### What is needed
Count the lines of the material that contain the string "kern", matching case exactly, and give only the number.

### Data provided
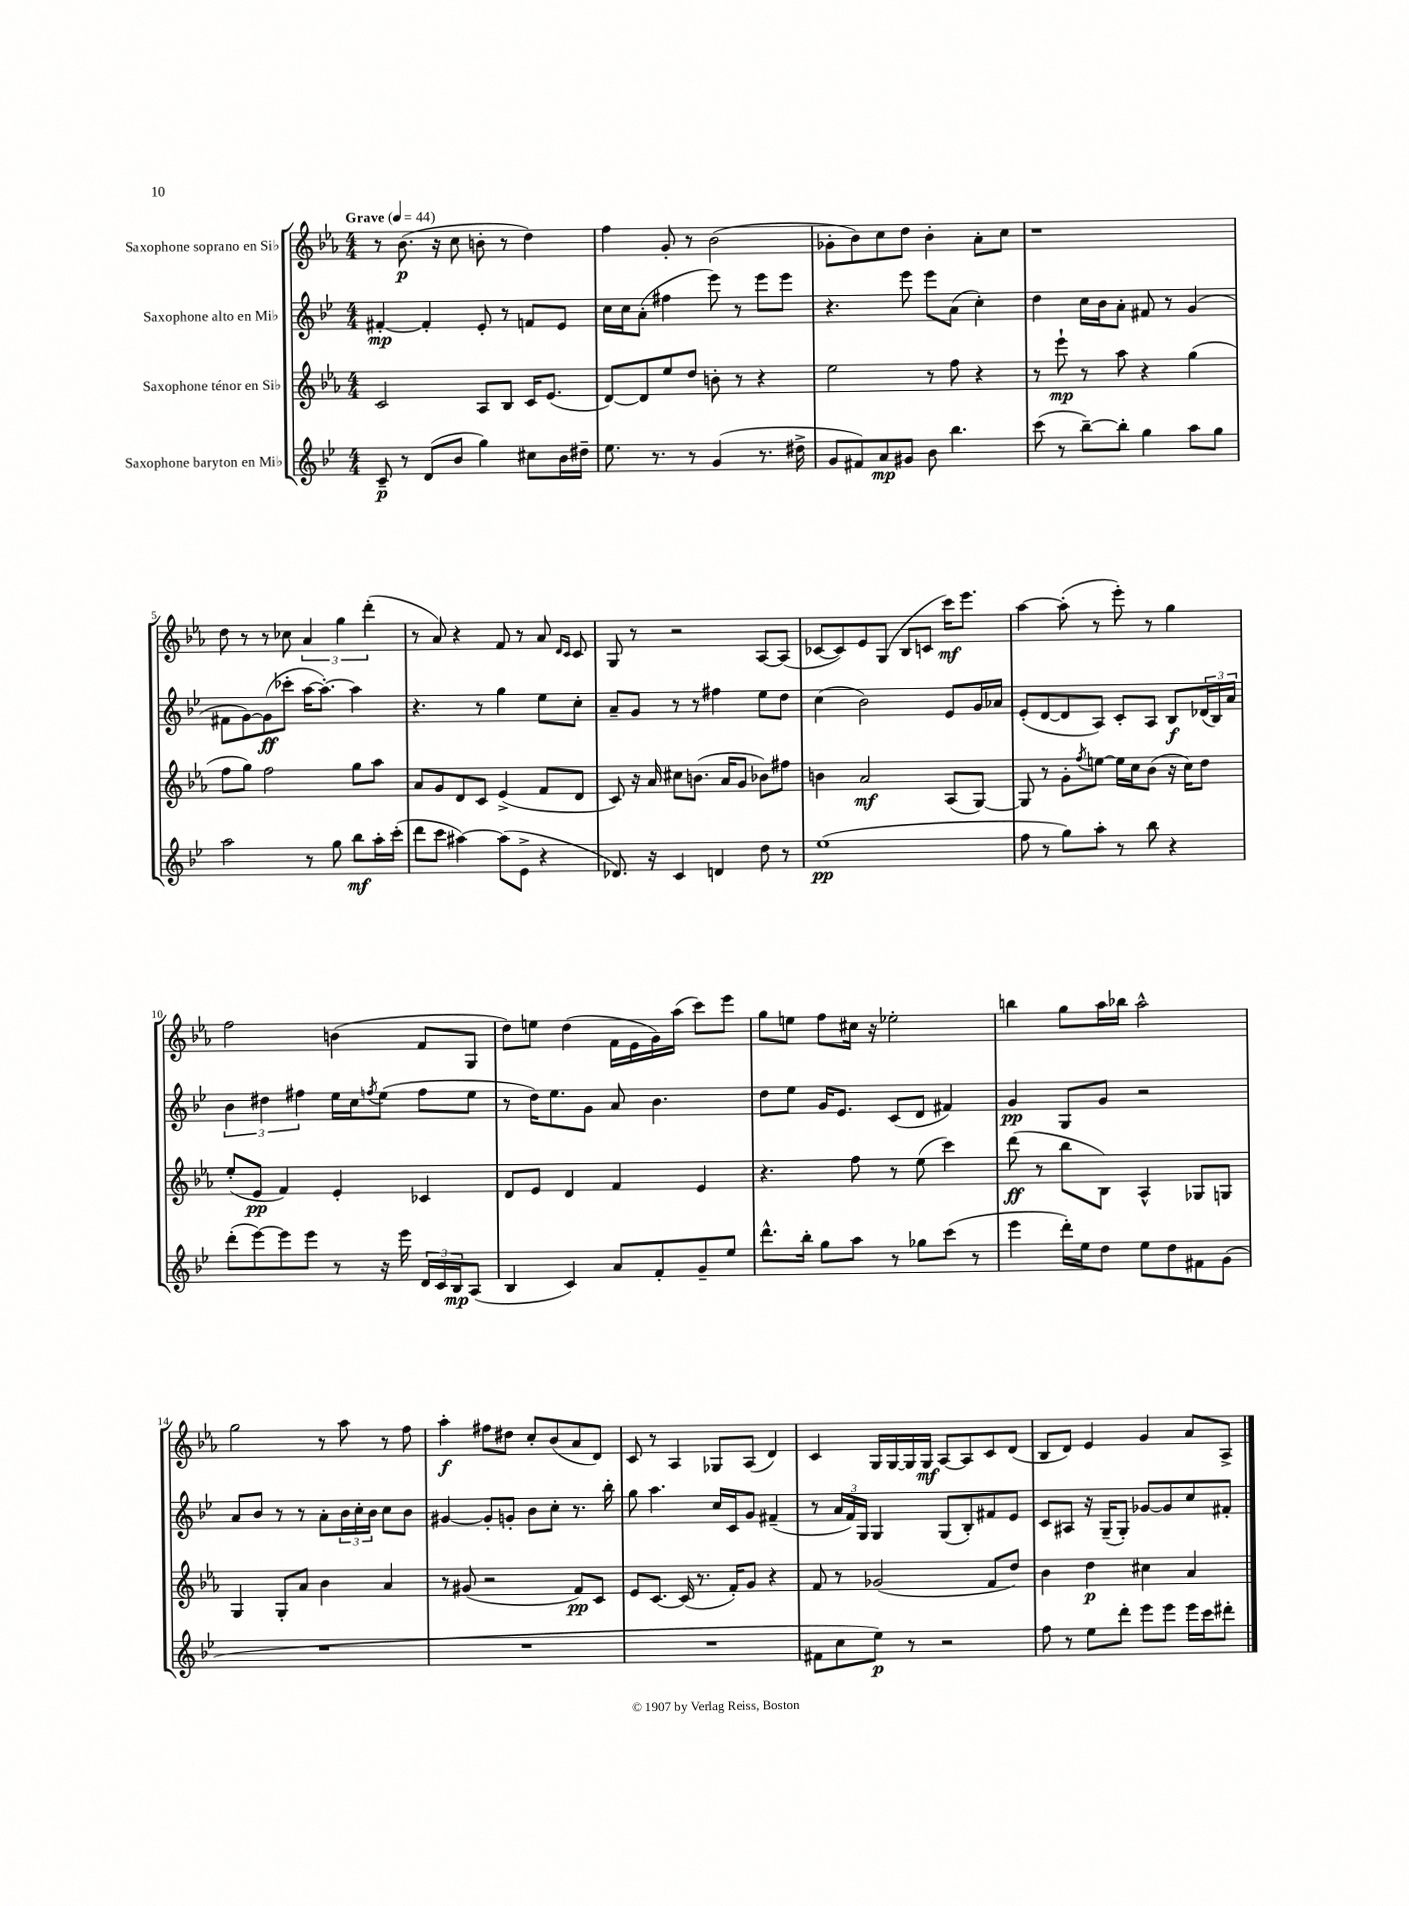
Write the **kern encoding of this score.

**kern	**kern	**kern	**kern
*staff4	*staff3	*staff2	*staff1
*clefG2	*clefG2	*clefG2	*clefG2
*k[b-e-]	*k[b-e-a-]	*k[b-e-]	*k[b-e-a-]
*M4/4	*M4/4	*M4/4	*M4/4
*MM44	*MM44	*MM44	*MM44
8c~/	2c/	[4f#'/	8r
8r	.	.	(8.b-\
(8d/L	.	4f#'/]	.
.	.	.	16r
8b-/J	.	.	8cc\
4gg\)	8A-/L	8e-'/	8b'\
.	8B-/J	8r	8r
8cc#\L	16c/LK	8f/L	4dd\)
.	(8.e-/J	.	.
16b-\L	.	8e-/J	.
16dd#~\JJ	.	.	.
=	=	=	=
8.ee-\	[8d/L)	16cc\LL	4ff\
.	.	16cc\J	.
.	8d/]	(8a'\J	.
8.r	.	.	.
.	8ee-/	4ff#\	8g'/
8r	8dd/J	.	8r
(4g/	8b'\	8eee-\)	(2b-\
.	8r	8r	.
8.r	4r	8eee-\L	.
.	.	8eee-\J	.
16dd#^\	.	.	.
=	=	=	=
8g/L	2ee-\	4.r	8g-'\L
8f#/)	.	.	8b-\)
8a/	.	.	8cc\
8g#/J	.	8eee-\	8dd\J
8b-\	8r	8eee-\L	4b-'\
4.bb-\	8ff\	(8a\J	.
.	4r	4cc'\)	8a-'\L
.	.	.	8cc\J
=	=	=	=
(8ccc\	8r	4dd\	1r
8r	8eee-`\	.	.
[8bb-~\L)	8r	16cc\LL	.
.	.	16b-\J	.
8bb-'\]J	8aa-\	8a'\J	.
4gg\	4r	8f#/	.
.	.	8r	.
8aa\L	(4gg\	(4g/	.
8gg\J	.	.	.
=	=	=	=
2aa\	8ff\L	8f#\L	8dd\
.	8gg\J)	[8g\)	8r
.	2ff\	(8g\]	8r
.	.	8ccc-'\J	8cc-\
8r	.	[16aa\LK	6a-/
.	.	8.aa'\_J)	.
8gg\	.	.	.
.	.	.	6gg\
8bb-\L	8gg\L	4aa\]	.
.	.	.	(6ddd'\
16aa'\L	8aa-\J	.	.
(16ccc'\JJ	.	.	.
=	=	=	=
8ddd\L	8a-/L	4.r	8r
8ccc\J	8g/	.	8a-/)
[4aa#\)	8d/	.	4r
.	8c/J	8r	.
(8aa#\]L	(4e-^/	4gg\	8f/
8e-^\J	.	.	8r
4r	8f/L	8ee-\L	8a-/
.	.	.	16qqd/LL
.	.	.	16qqc/JJ
.	8d/J	8cc'\J	8c/
=	=	=	=
8.d-/)	8c/)	8a~/L	8G/
.	16r	8g/J	8r
16r	16a-/	.	.
4c/	8cc#\L	8r	2r
.	(8.b\J	8r	.
4d/	.	4ff#\	.
.	16a-/LK	.	.
.	8g/J	.	.
8dd\	8b-\L)	8ee-\L	[8A-/L
8r	8ff#\J	8dd\J	(8A-/]J
=	=	=	=
(1ee-	4b\	(4cc\	[8c-/L
.	.	.	8c-/])
.	2a-/	2b-\)	8e-/
.	.	.	(8G/J
.	.	.	8B-/L
.	.	.	8c/J
.	(8A-/L	8e-/L	16ccc\LK)
.	.	.	8.eee-\J
.	[8G/J)	16g/L	.
.	.	16a-/JJ	.
=	=	=	=
8ff\	8G/]	(8e-'/L	[4aa-\
8r	8r	[8d/	.
8gg\L)	8g'\L	8d/]	(8aa-'\]
.	8qff/	.	.
8aa'\J	[8ee\J	8A/J)	8r
8r	16ee\]LL	8c'/L	8eee-'\)
.	16cc\J	.	.
8bb-\	(8b-\J	8A/J	8r
4r	16r	8B-/L	4gg\
.	16cc\LK)	.	.
.	8dd\J	(24d-/L	.
.	.	24B-/)	.
.	.	24a/JJ	.
=	=	=	=
(8ddd'\L	(8ee-'/L	6b-\	2ff\
[8eee-\)	8e-/J	.	.
.	.	6dd#\	.
8eee-\]	4f/)	.	.
.	.	6ff#\	.
8eee-\J	.	.	.
8r	4e-'/	16ee-\LL	(4b\
.	.	16cc\J	.
.	.	8qff/	.
16r	.	(8ee-\J	.
16eee-\	.	.	.
24d/LL	4c-/	8ff\L	8f/L
24c/	.	.	.
24B-/J	.	.	.
(8A/J	.	8ee-\J	8G/J
=	=	=	=
4B-/	8d/L	8r	8dd\L)
.	8e-/J	16dd\LK)	8ee\J
.	.	8.ee-\	.
4c/)	4d/	.	(4dd\
.	.	8g\J	.
8a/L	4f/	8a/	16f\LL
.	.	.	16e-\
8f'/	.	4.b-\	16g\)
.	.	.	(16aa-\JJ
8g~/	4e-/	.	8ccc\L)
8ee-/J	.	.	8eee-\J
=	=	=	=
8.ddd^^\L	4.r	8dd\L	8gg\L
.	.	8ee-\J	8ee\J
16bb-'\Jk	.	.	.
8gg\L	.	16g/LK	8ff\L
.	.	8.e-/J	.
8aa\J	8ff\	.	16cc#\Jk
.	.	.	16r
8r	8r	(8c/L	2ee-'\
8gg-\L	(8ee-\	8d/J	.
(8ccc\J	4ccc\)	4f#/)	.
8r	.	.	.
=	=	=	=
4eee-\	(8ddd\	4g/	4bb\
.	8r	.	.
16ddd'\LL)	8bb-\L	8G/L	8gg\L
16ee-\J	.	.	.
8dd\J	8B-\J)	8g/J	16aa-\L
.	.	.	16bb-\JJ
8ee-\L	4A-^^/	2r	2aa-^^\
8dd\	.	.	.
8f#\	8G-/L	.	.
(8g\J	8G/J	.	.
=	=	=	=
1r	4G/	8a/L	2gg\
.	.	8b-/J	.
.	8G'/L	8r	.
.	8a-/J	8r	.
.	4b-\	8a'\L	8r
.	.	24b-\L	8aa-\
.	.	24cc'\	.
.	.	24b-\JJ	.
.	4a-/	8cc\L	8r
.	.	8b-\J	8ff\
=	=	=	=
1r	8r	[4g#/	4aa-'\
.	(8g#/	.	.
.	2r	8g#'/]L	8ff#\L
.	.	8g'/J	8dd#\J
.	.	8b-\L	8cc'/L
.	.	8cc'\J	(8b-/
.	8f/L)	8.r	8a-/
.	8c/J	.	8d/J)
.	.	16bb-'\	.
=	=	=	=
1r	8e-/L	8gg\	8c/
.	[8.c/J	4.aa\	8r
.	.	.	4A-/
.	(16c/]	.	.
.	8.r	.	.
.	.	16cc/LL	8G-/L
.	16f'/LK)	16c/J	.
.	8g/J	8g/J	(8A-/J
.	4r	(4f#~/	4d/)
=	=	=	=
8f#\L	8f/	8r	4c/
8cc\	8r	24a/LL	.
.	.	24f/)	.
.	.	24G/JJ	.
8ee-\J)	(2g-/	4G/	16G/LL
.	.	.	[16G/
8r	.	.	16G/]
.	.	.	16G/JJ
2r	.	(8G/L	[8A-/L
.	.	8B-'/)	8A-/]
.	8f/L	8f#/	8c/
.	8dd/J)	8e-/J	(8d/J
=	=	=	=
8ff\	4b-\	8c/L	8B-/L
8r	.	8A#/J	8d/J)
8ee-\L	4dd\	16r	4e-/
.	.	(16G~/LK	.
8ddd'\J	.	8G'/J)	.
8eee-\L	4cc#\	[8g-/L	4g/
8eee-\J	.	8g-/]	.
16eee-\LL	4a-/	8cc/	8a-/L
16ccc\J	.	.	.
8ddd#'\J	.	8f#'/J	8A-^/J
==	==	==	==
*-	*-	*-	*-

### Task answer
2